(Records from a collection)
◆ ◆ ◆

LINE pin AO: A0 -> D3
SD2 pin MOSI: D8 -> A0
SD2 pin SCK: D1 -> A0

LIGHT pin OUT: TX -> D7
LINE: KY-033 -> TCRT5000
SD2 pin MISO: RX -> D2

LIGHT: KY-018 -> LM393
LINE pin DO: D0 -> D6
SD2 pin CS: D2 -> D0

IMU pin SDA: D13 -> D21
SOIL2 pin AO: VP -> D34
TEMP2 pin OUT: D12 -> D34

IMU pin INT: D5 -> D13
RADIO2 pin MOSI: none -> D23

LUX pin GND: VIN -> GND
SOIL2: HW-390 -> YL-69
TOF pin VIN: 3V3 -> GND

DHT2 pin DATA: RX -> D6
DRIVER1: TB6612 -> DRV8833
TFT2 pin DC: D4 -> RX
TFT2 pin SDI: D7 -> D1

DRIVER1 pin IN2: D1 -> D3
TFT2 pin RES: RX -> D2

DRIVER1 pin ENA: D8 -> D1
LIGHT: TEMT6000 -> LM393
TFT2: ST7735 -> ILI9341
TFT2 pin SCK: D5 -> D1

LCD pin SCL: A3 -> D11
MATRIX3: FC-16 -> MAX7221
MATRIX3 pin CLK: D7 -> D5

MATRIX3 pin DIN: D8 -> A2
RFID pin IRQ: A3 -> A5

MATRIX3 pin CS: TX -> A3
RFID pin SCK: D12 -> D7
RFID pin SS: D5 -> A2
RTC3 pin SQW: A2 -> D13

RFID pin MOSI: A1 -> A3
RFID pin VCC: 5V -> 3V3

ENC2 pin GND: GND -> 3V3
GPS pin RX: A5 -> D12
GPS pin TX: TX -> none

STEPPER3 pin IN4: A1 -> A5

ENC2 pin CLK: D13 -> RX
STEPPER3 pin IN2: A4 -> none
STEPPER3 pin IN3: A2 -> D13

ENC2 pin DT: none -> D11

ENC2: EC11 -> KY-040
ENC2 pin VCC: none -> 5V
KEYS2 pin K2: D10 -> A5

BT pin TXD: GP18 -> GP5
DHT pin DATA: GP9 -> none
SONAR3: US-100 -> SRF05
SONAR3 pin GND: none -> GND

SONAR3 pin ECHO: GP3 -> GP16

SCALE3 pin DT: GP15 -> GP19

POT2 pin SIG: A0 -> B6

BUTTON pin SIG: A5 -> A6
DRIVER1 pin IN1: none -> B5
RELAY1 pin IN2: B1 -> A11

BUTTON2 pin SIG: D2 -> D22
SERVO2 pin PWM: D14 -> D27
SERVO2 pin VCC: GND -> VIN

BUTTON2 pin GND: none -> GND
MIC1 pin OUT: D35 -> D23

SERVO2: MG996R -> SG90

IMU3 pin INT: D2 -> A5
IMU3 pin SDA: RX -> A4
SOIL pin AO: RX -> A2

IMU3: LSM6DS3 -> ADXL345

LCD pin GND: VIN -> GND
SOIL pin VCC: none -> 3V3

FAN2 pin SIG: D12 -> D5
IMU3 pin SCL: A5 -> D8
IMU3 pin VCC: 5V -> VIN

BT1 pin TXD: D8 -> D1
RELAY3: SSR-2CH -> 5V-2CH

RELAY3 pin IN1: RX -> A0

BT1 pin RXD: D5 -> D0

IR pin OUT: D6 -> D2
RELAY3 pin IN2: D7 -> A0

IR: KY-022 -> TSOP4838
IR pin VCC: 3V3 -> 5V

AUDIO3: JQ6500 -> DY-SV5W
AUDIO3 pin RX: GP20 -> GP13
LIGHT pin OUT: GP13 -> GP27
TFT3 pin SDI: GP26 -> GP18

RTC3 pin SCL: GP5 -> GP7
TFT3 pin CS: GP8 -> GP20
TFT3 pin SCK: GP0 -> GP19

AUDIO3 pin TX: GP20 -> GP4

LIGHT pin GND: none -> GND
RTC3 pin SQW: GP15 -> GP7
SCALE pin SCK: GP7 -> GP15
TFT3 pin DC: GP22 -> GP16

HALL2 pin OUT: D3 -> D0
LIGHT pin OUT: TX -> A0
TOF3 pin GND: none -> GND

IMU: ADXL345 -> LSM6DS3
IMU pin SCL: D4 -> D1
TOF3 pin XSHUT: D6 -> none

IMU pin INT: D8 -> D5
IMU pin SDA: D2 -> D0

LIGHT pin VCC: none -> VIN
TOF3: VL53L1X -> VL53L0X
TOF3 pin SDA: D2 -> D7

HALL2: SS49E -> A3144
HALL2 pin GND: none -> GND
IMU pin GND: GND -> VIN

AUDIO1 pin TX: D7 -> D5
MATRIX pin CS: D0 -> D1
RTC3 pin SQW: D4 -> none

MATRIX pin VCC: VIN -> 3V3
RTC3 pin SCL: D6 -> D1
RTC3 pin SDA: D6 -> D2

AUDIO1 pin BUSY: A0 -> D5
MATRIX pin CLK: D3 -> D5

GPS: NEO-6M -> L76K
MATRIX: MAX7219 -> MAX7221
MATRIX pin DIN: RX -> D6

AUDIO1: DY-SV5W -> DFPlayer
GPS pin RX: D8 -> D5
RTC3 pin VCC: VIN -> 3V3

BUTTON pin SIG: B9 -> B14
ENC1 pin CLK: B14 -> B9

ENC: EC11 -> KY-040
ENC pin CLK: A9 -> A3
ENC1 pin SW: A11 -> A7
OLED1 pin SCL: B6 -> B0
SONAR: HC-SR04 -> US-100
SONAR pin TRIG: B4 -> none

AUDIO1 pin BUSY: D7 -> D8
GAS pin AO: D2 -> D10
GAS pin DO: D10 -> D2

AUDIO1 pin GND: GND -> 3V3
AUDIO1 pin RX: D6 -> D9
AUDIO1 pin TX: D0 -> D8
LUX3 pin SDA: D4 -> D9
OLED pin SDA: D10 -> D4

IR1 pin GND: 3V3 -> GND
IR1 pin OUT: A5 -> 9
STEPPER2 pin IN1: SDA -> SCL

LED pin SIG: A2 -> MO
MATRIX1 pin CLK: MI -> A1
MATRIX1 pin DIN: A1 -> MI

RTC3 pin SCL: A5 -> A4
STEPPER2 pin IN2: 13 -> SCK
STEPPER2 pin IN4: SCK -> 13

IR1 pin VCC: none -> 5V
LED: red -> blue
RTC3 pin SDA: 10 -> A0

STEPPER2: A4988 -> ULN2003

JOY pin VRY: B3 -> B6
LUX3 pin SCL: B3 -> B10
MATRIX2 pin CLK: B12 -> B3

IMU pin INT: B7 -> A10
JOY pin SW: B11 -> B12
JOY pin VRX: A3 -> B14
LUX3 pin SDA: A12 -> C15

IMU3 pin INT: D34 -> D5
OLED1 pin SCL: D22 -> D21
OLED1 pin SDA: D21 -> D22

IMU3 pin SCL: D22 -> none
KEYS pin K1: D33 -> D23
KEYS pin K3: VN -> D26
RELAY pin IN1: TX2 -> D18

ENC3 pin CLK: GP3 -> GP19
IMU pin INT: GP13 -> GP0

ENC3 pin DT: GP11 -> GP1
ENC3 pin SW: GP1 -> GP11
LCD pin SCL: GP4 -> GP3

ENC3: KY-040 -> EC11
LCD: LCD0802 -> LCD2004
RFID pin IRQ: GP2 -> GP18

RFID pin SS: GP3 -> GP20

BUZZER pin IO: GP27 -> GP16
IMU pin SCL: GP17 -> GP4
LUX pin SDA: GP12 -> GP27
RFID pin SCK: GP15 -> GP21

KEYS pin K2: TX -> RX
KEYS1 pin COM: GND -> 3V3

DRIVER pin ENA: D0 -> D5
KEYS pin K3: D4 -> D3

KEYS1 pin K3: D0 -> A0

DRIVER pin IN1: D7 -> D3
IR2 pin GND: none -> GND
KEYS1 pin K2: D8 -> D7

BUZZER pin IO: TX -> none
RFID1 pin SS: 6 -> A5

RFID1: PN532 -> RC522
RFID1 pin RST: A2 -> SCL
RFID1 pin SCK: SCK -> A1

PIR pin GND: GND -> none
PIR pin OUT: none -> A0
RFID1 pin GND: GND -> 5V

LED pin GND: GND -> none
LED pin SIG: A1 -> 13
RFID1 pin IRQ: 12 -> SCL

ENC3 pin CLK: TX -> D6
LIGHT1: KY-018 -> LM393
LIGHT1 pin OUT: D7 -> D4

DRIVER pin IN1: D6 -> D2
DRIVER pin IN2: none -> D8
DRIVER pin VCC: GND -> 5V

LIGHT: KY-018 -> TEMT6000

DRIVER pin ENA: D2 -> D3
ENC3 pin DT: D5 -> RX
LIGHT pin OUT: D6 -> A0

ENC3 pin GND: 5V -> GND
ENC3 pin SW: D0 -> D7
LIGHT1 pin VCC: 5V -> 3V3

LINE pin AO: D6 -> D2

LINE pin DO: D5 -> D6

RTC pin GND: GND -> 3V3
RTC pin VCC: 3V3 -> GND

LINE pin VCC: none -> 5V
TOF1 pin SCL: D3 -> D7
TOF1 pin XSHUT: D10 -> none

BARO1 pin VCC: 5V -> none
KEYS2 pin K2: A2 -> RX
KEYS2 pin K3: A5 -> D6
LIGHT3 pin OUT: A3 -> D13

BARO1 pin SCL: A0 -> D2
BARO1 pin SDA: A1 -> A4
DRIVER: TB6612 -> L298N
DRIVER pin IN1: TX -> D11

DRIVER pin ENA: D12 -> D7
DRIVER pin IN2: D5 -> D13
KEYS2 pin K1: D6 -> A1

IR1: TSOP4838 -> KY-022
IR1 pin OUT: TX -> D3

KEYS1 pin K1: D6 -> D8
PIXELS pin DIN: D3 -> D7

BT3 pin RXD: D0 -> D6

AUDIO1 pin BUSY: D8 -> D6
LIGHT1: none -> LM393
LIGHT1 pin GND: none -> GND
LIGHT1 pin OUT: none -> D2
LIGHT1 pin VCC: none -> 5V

◆ ◆ ◆

## Problem to work on
Return the entries above unchanged, starting at the first line and stopping after the line with "DRIVER1: TB6612 -> DRV8833".

## Response to this task
LINE pin AO: A0 -> D3
SD2 pin MOSI: D8 -> A0
SD2 pin SCK: D1 -> A0

LIGHT pin OUT: TX -> D7
LINE: KY-033 -> TCRT5000
SD2 pin MISO: RX -> D2

LIGHT: KY-018 -> LM393
LINE pin DO: D0 -> D6
SD2 pin CS: D2 -> D0

IMU pin SDA: D13 -> D21
SOIL2 pin AO: VP -> D34
TEMP2 pin OUT: D12 -> D34

IMU pin INT: D5 -> D13
RADIO2 pin MOSI: none -> D23

LUX pin GND: VIN -> GND
SOIL2: HW-390 -> YL-69
TOF pin VIN: 3V3 -> GND

DHT2 pin DATA: RX -> D6
DRIVER1: TB6612 -> DRV8833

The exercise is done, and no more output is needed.